***** Supplied material

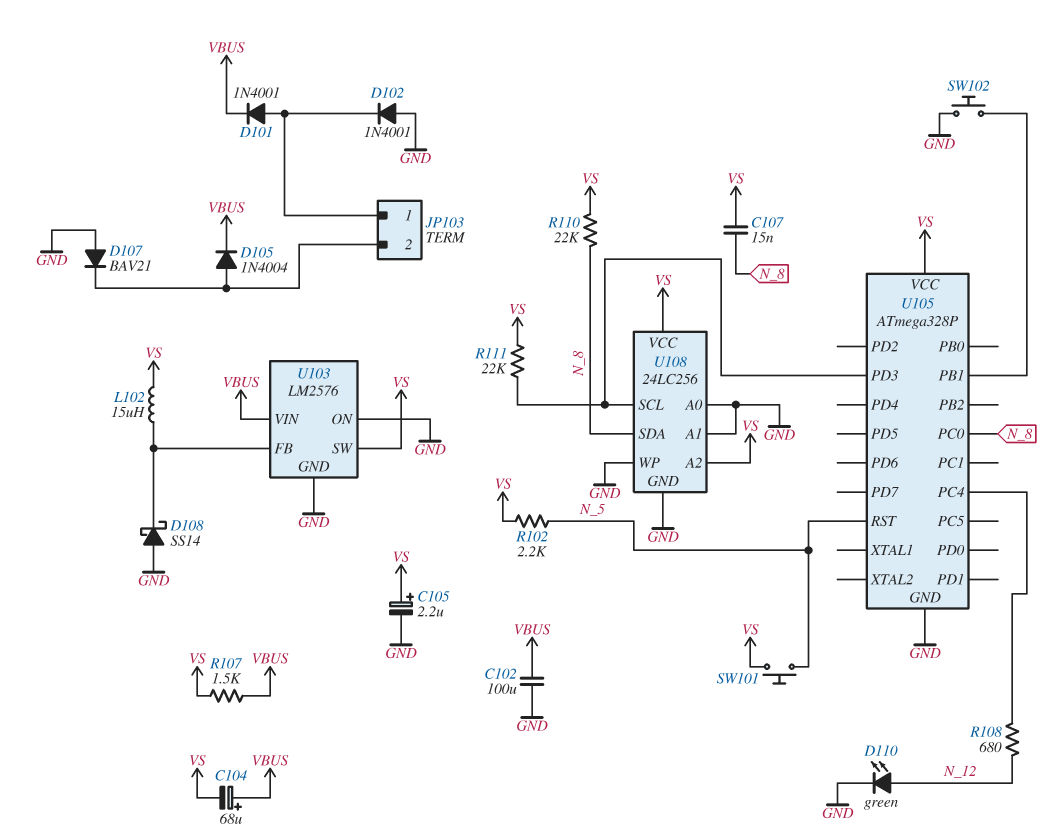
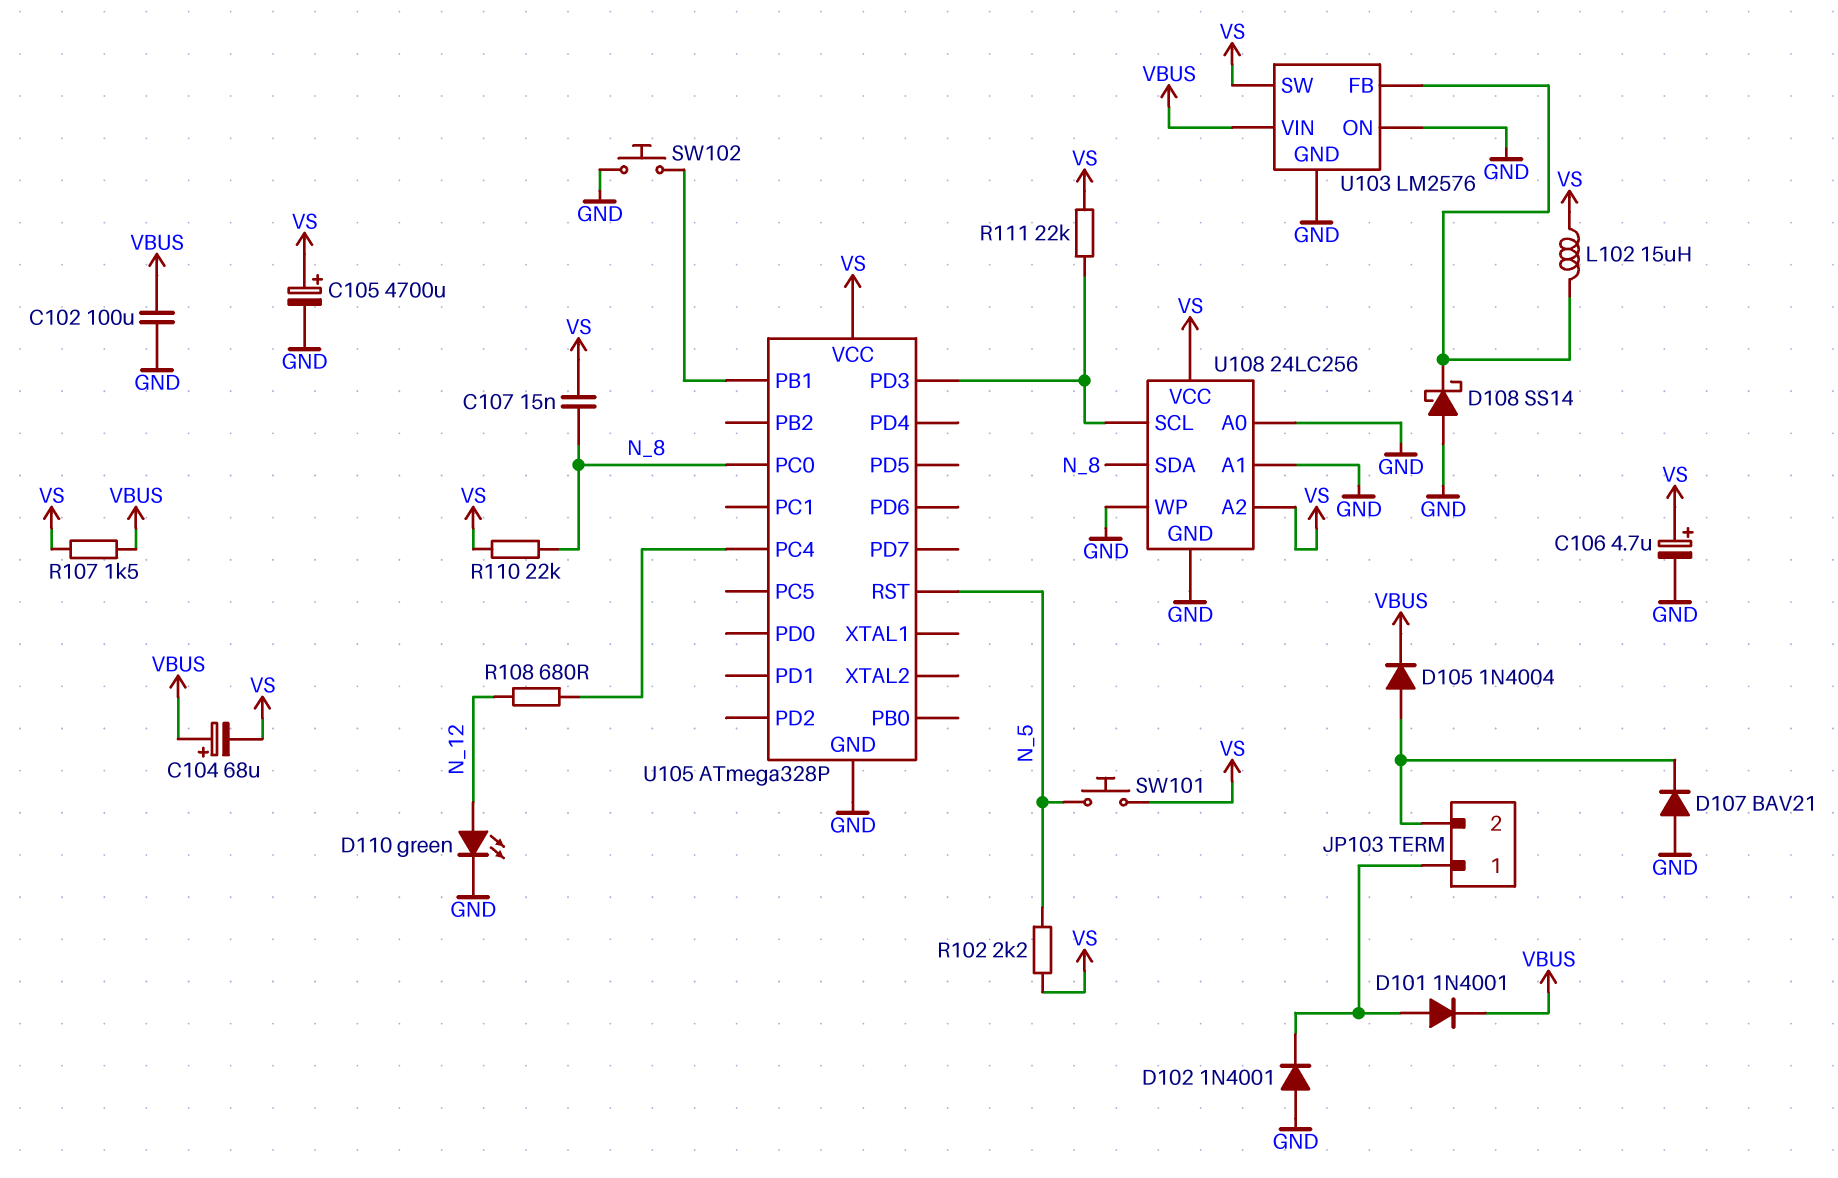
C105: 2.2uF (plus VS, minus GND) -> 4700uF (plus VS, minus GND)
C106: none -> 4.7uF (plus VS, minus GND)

**********
***** Supplied material

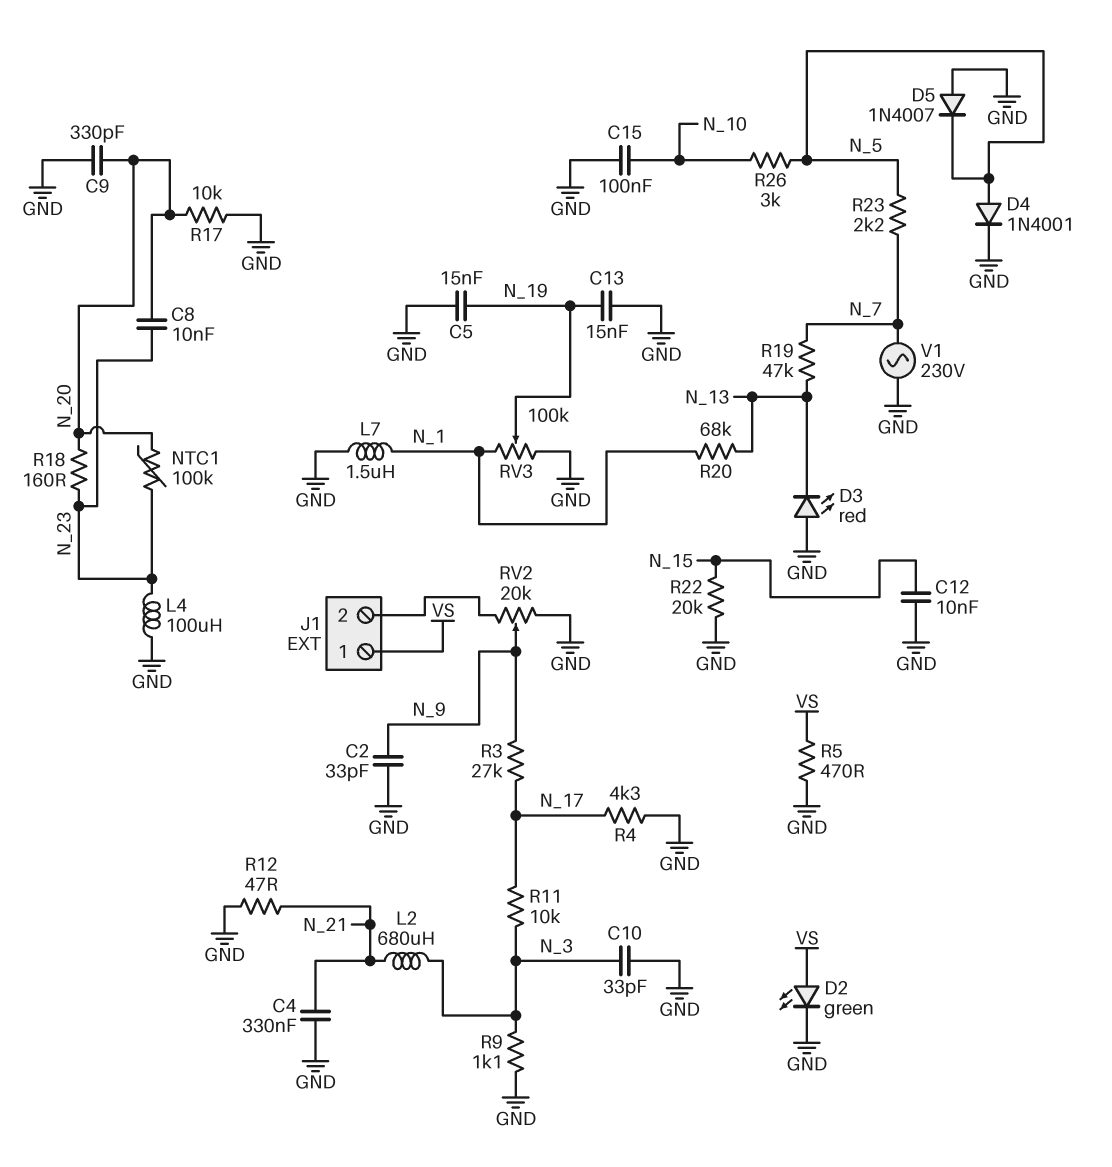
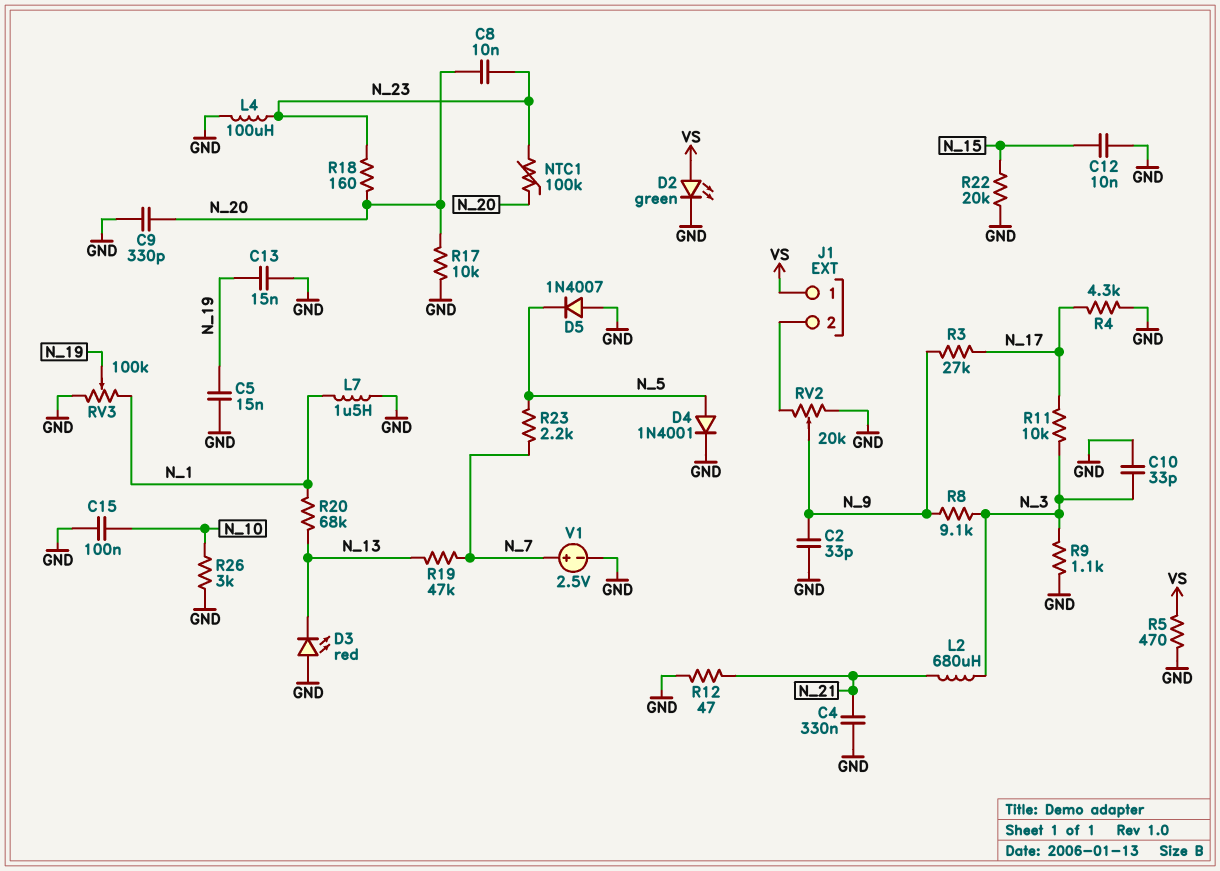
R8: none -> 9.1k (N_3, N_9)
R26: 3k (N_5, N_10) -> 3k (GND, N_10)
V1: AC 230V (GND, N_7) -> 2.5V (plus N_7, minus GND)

**********
***** Supplied material

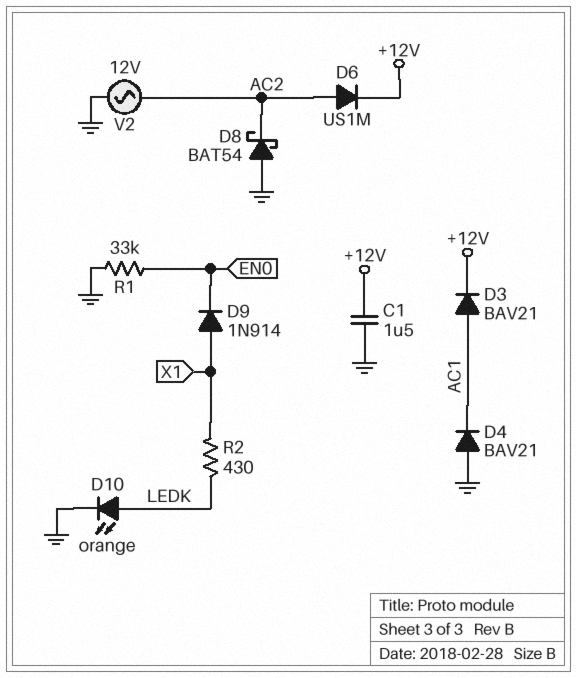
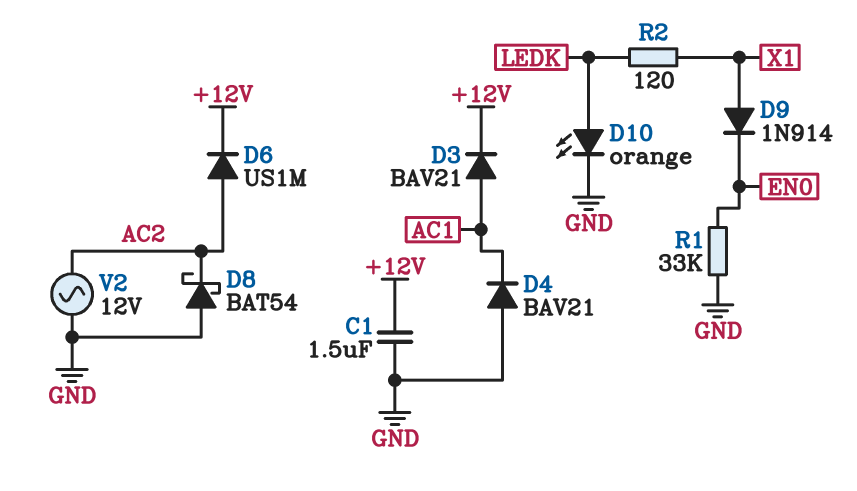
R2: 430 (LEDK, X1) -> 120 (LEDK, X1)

**********

- **What the task requires**: Quote the listing above, but only from the line that shows "C105: 2.2uF (plus" through the line that shows "C106: none -> 4.7uF (plus VS, minus GND)".

- **Your solution**:
C105: 2.2uF (plus VS, minus GND) -> 4700uF (plus VS, minus GND)
C106: none -> 4.7uF (plus VS, minus GND)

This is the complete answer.